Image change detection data
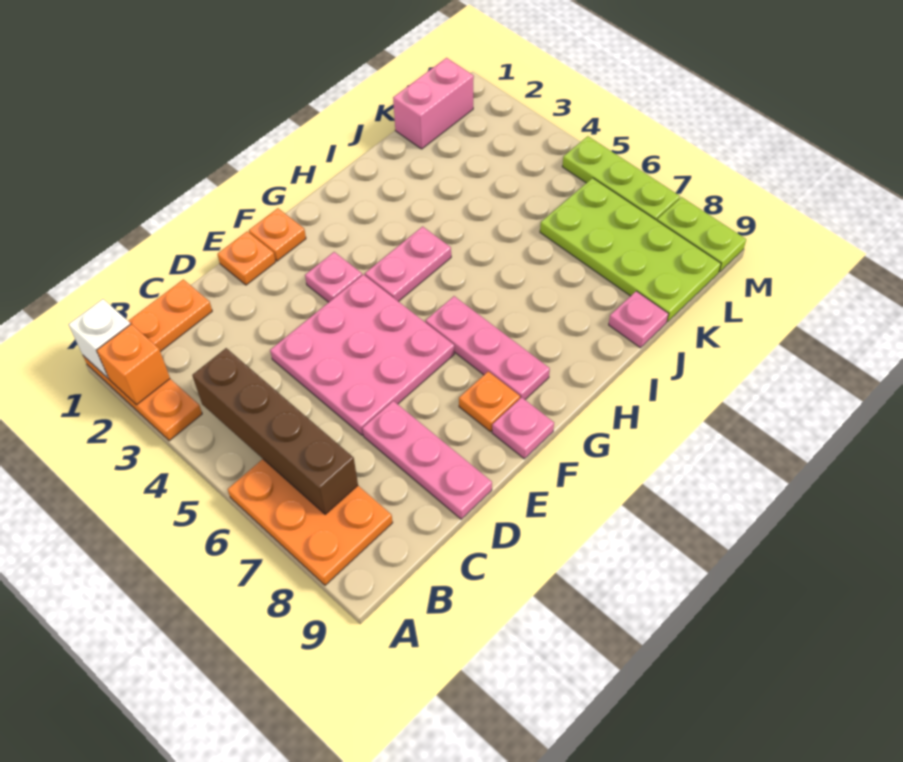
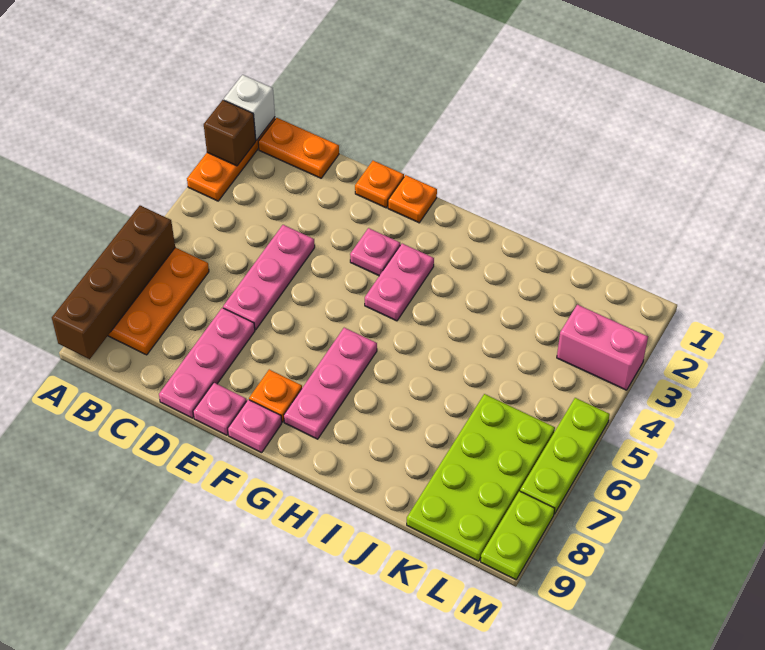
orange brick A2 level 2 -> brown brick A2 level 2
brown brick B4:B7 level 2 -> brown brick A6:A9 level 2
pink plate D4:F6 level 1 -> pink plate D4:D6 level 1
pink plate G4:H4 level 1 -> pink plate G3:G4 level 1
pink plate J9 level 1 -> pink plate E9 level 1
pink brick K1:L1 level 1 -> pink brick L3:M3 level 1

§ **Problem to work on**:
Starting at the line with "pink plate D4:F6", copy each line through the end of the data, both ends included, and give nothing else.

§ **Result of the exercise**:
pink plate D4:F6 level 1 -> pink plate D4:D6 level 1
pink plate G4:H4 level 1 -> pink plate G3:G4 level 1
pink plate J9 level 1 -> pink plate E9 level 1
pink brick K1:L1 level 1 -> pink brick L3:M3 level 1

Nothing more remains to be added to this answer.